Input records section start
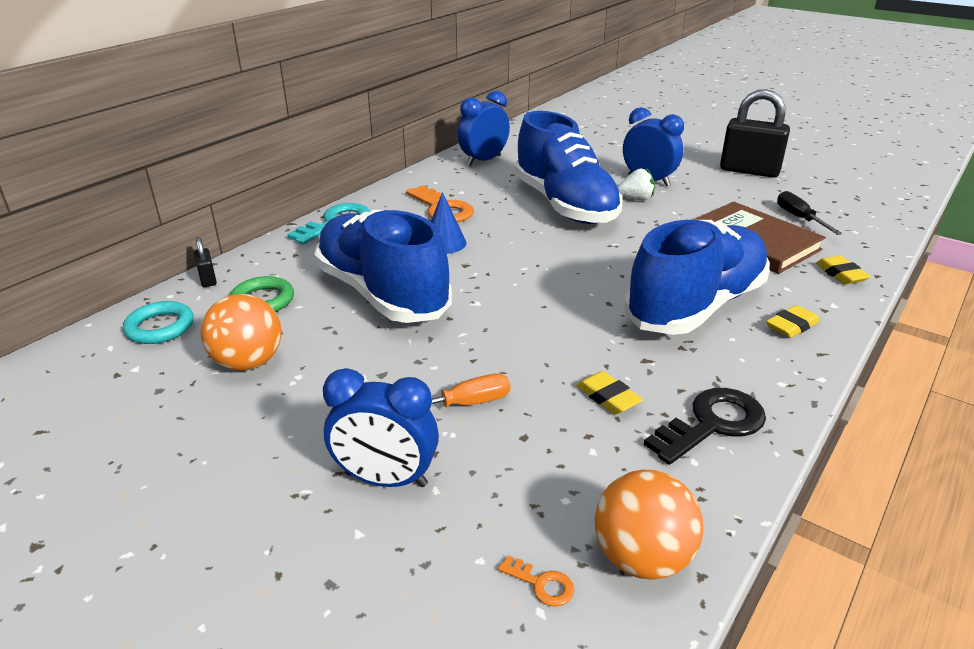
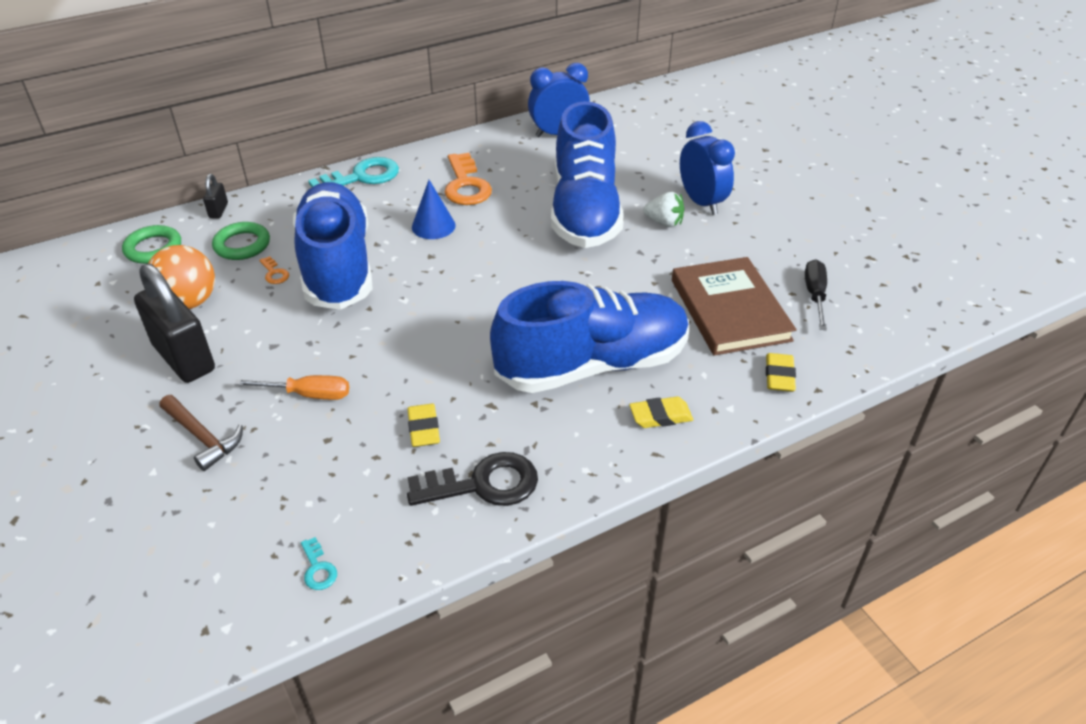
camera: 25 degrees right, 10 degrees up
turquoise ring [123,301,194,344] -> green ring [122,225,181,264]
blue clock [323,368,439,487] -> brown hammer [160,395,243,471]
orange key [498,555,574,607] -> orange key moved to [259,256,289,284]
orange ball [595,470,703,580] -> turquoise key [301,537,337,590]
black padlock [720,89,790,178] -> black padlock moved to [134,263,215,383]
Input records section end
Would you please transcribe the listing in full, exactly, while omitting the images?

camera: 25 degrees right, 10 degrees up
turquoise ring [123,301,194,344] -> green ring [122,225,181,264]
blue clock [323,368,439,487] -> brown hammer [160,395,243,471]
orange key [498,555,574,607] -> orange key moved to [259,256,289,284]
orange ball [595,470,703,580] -> turquoise key [301,537,337,590]
black padlock [720,89,790,178] -> black padlock moved to [134,263,215,383]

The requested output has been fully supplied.